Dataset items
──────────
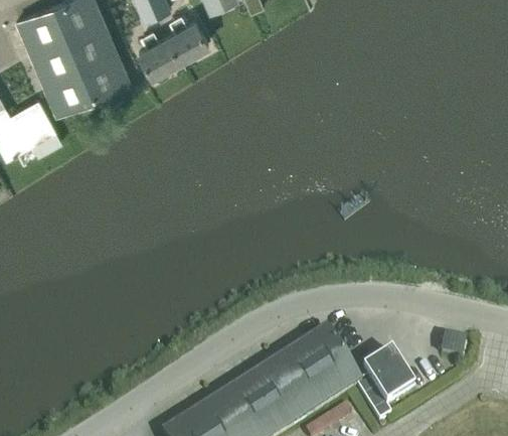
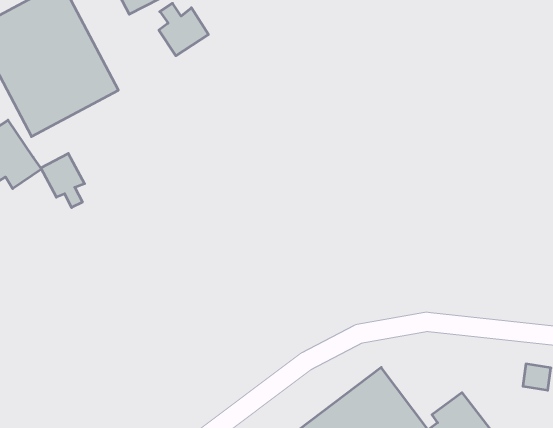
building: [138,30,179,80] -> none
building: none -> [41,153,85,208]

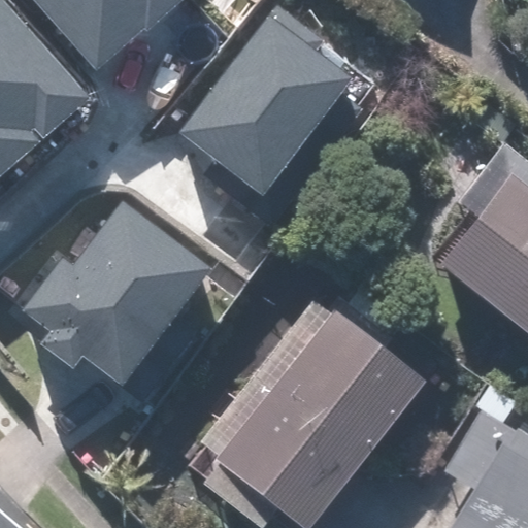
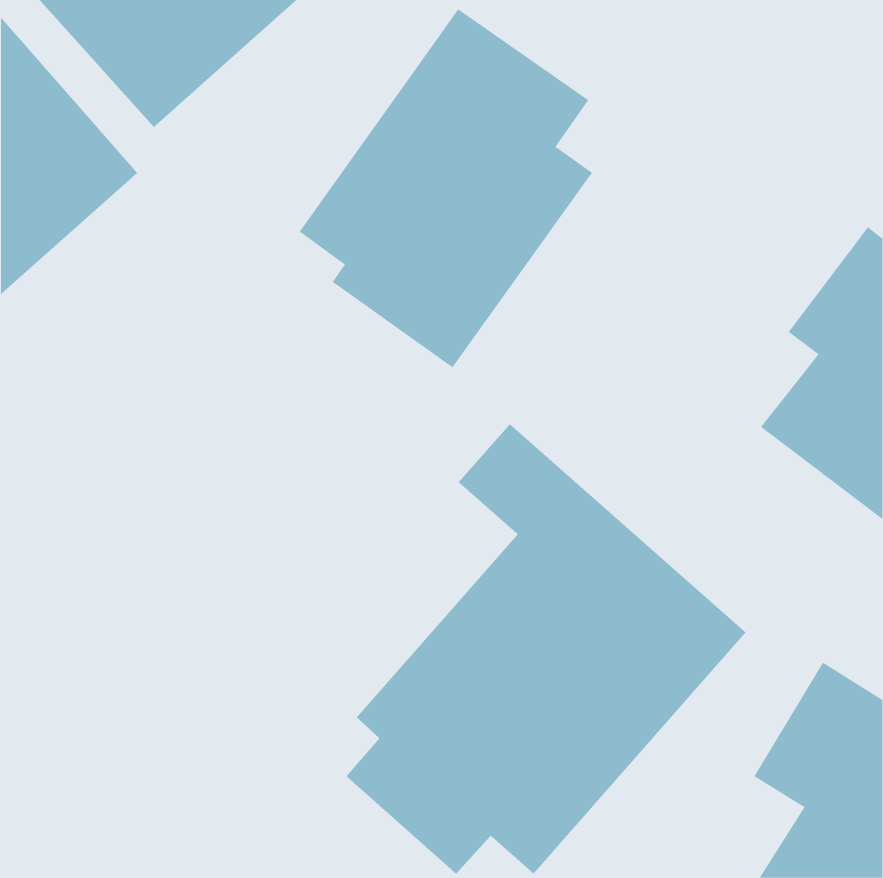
building: [11,200,204,400] -> none

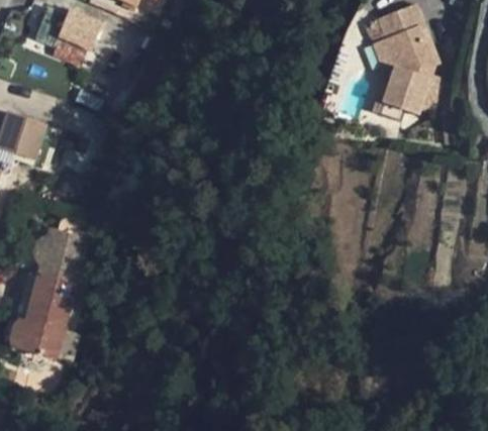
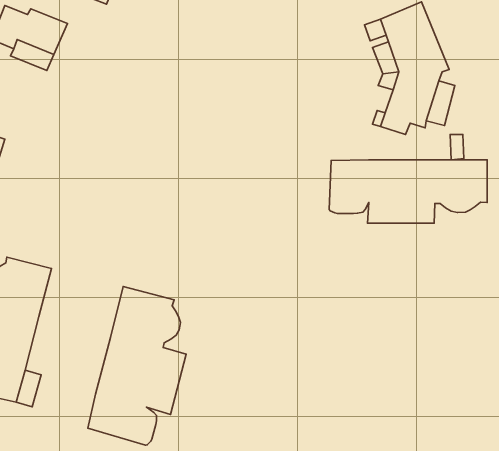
building: none -> [329,160,487,223]
building: none -> [88,287,186,445]

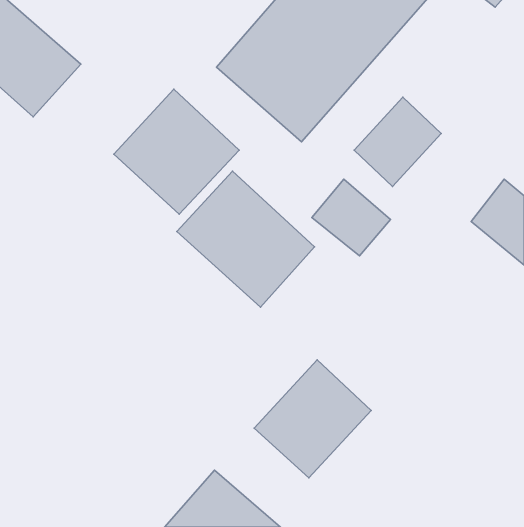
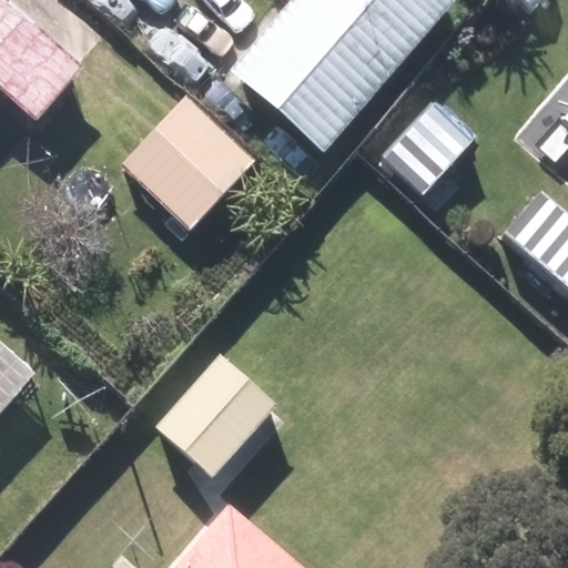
building: [177,171,315,307] -> none
building: [254,360,371,478] -> [154,355,280,481]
──────────
■ Goal of the exercise
Reproduce verbatim only the lines from the one holding "building: [177,171,315,307] -> none" through the end of the records.

■ Response for this exercise
building: [177,171,315,307] -> none
building: [254,360,371,478] -> [154,355,280,481]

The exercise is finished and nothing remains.